**Problem statement**:
In the data below, find the line containing "brown eraser [300,58,346,94]"; reproduce that line and all subsequent lines exactly, and nothing else.

**Record excerpts**:
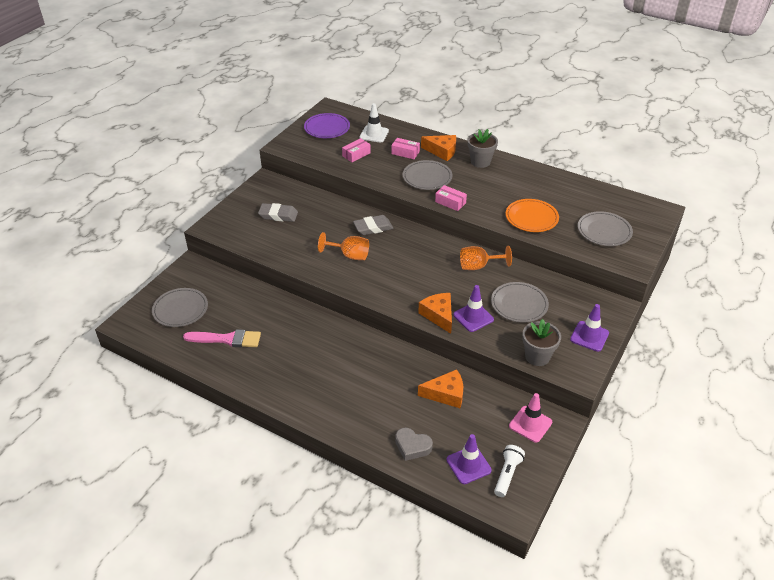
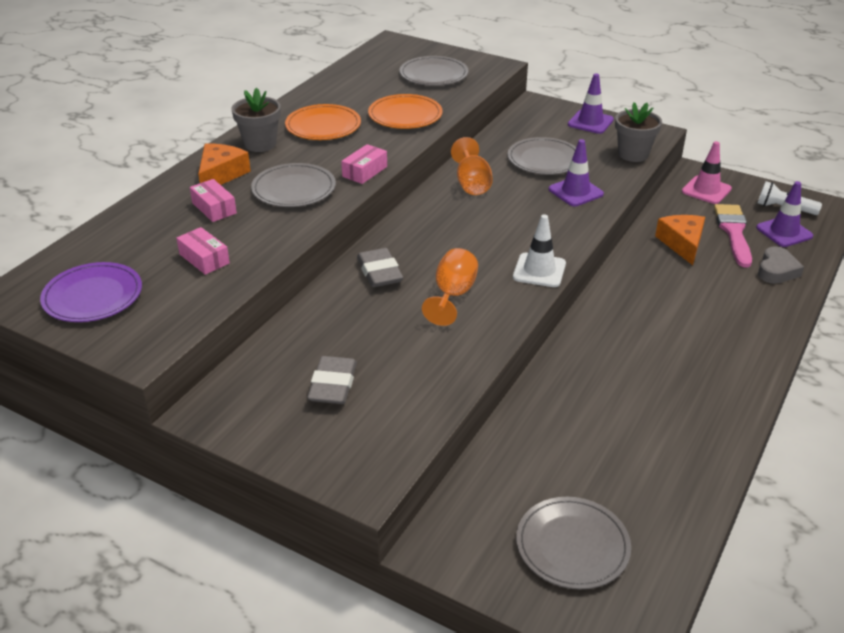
camera: 90 degrees left, 5 degrees down
pink brush [183,329,261,347] -> pink brush moved to [714,204,752,268]
white traffic cone [360,103,389,143] -> white traffic cone moved to [513,214,566,287]
pink box [391,138,420,159] -> pink box turned 60 degrees counterclockwise [190,179,237,222]
orange cheese [418,293,452,334] -> none
none -> orange plate [285,104,361,140]

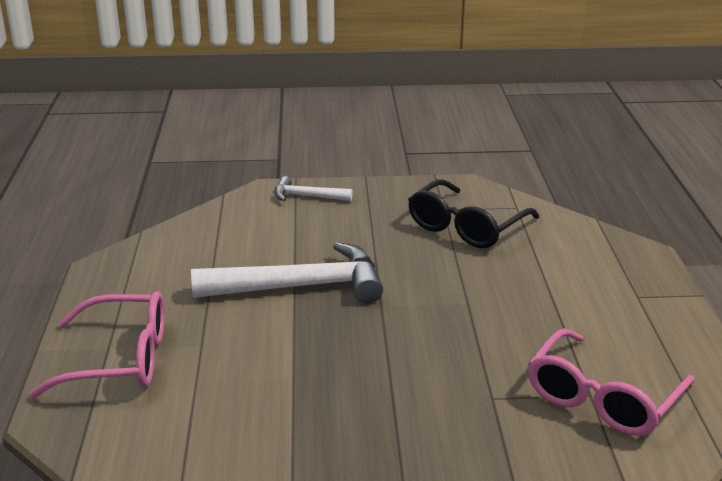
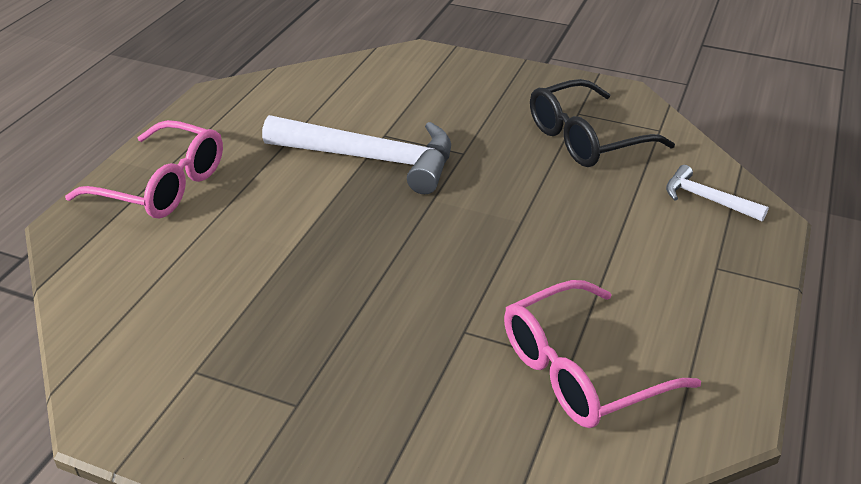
camera: 25 degrees right, 10 degrees up
white hammer [275,176,353,201] -> white hammer moved to [666,165,769,222]

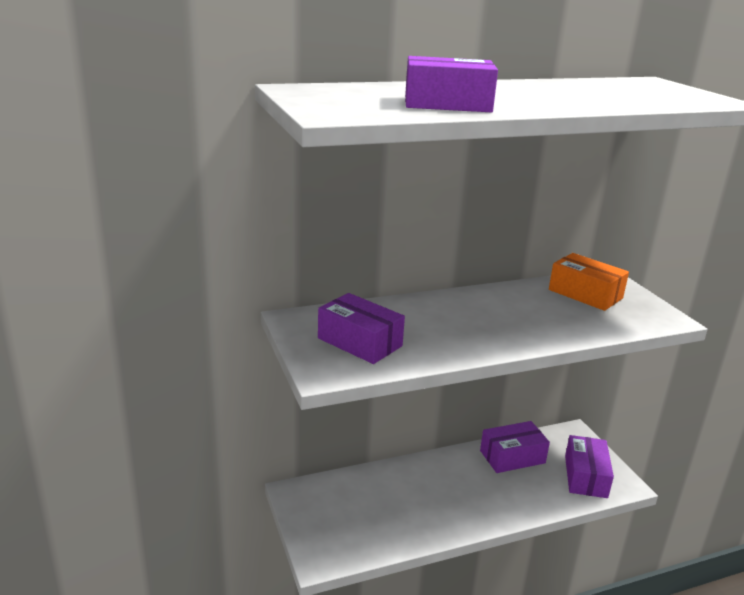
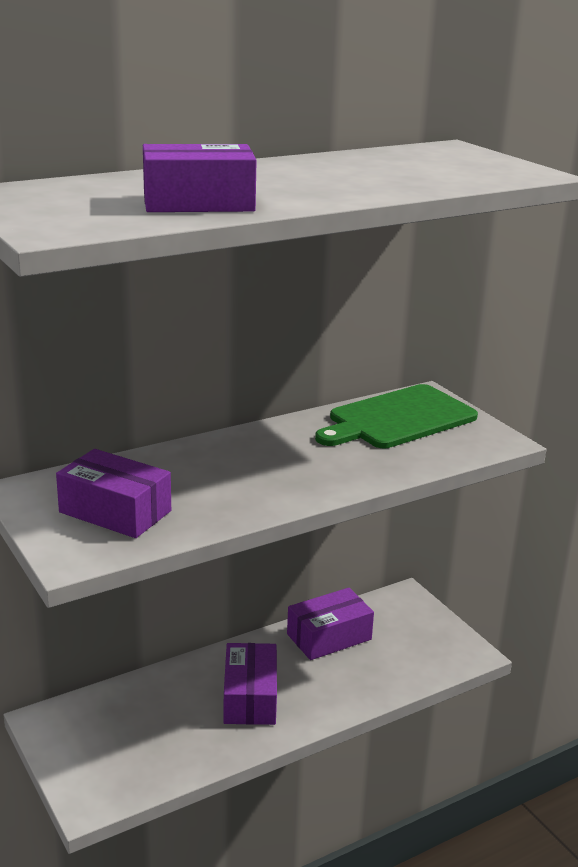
camera: 10 degrees left, 0 degrees up
orange box [549,253,629,311] -> green cutting board [315,384,478,448]
purple box [565,435,614,498] -> purple box moved to [223,643,277,725]

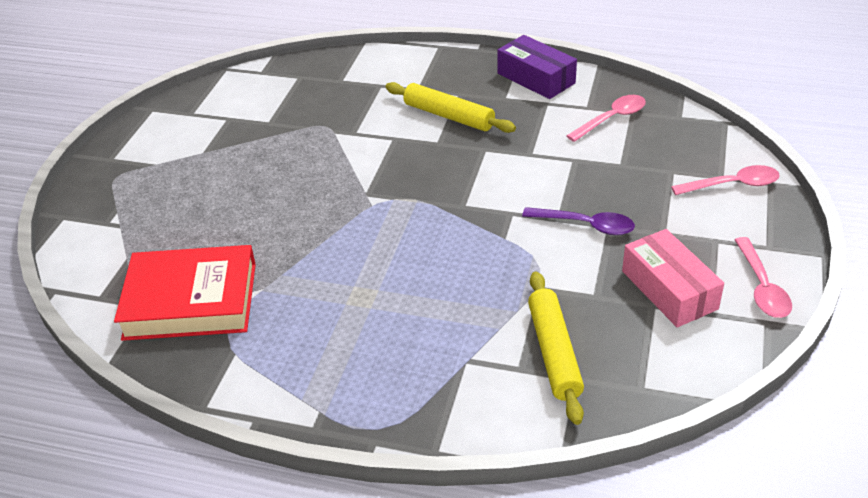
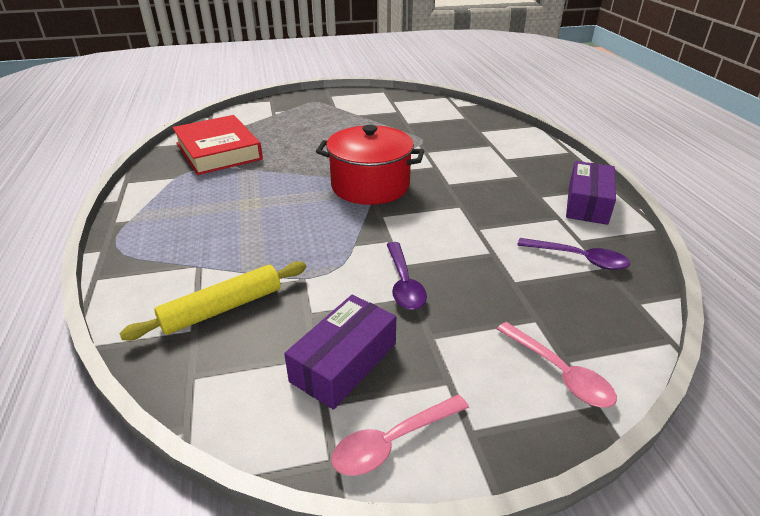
camera: 60 degrees right, 5 degrees down
yellow rolling pin [385,82,516,133] -> none
pink spoon [567,95,646,142] -> purple spoon [517,238,630,270]
pink box [622,229,724,327] -> purple box [284,295,396,410]
none -> red pot [316,125,424,205]

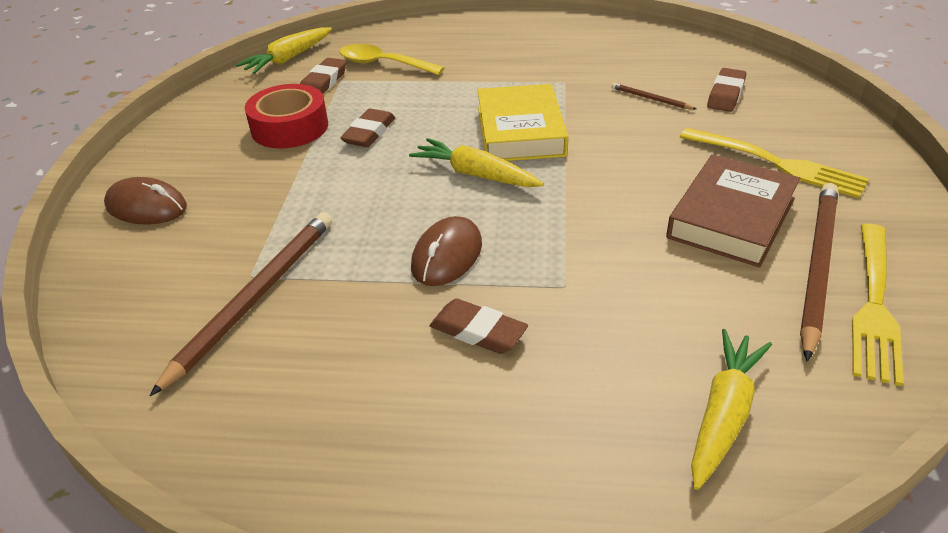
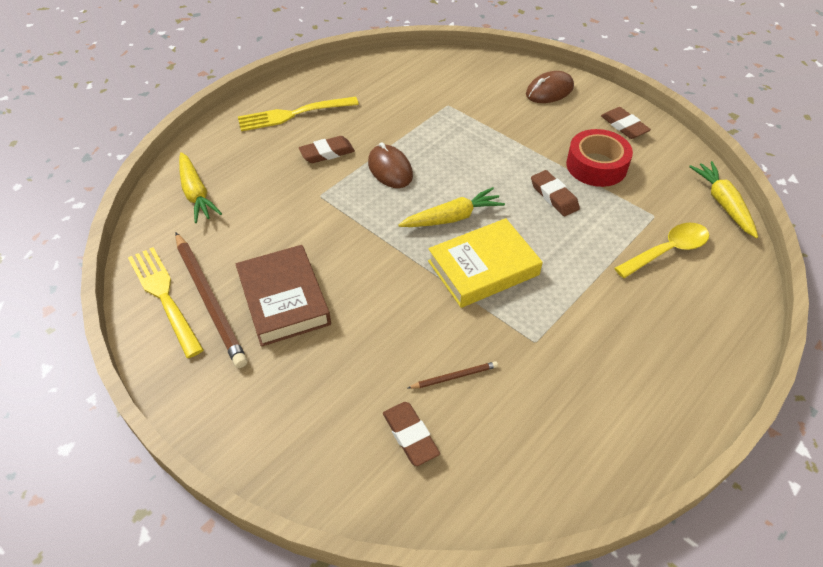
camera: 125 degrees right, 10 degrees up
brown pencil [150,212,332,396] -> none
brown eraser [300,58,346,94] -> brown eraser moved to [601,107,651,139]
yellow book [477,84,569,161] -> yellow book turned 60 degrees counterclockwise [428,218,543,308]
yellow fork [680,128,869,198] -> yellow fork moved to [238,97,359,131]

**Task output**:
brown eraser [300,58,346,94] -> brown eraser moved to [601,107,651,139]
yellow book [477,84,569,161] -> yellow book turned 60 degrees counterclockwise [428,218,543,308]
yellow fork [680,128,869,198] -> yellow fork moved to [238,97,359,131]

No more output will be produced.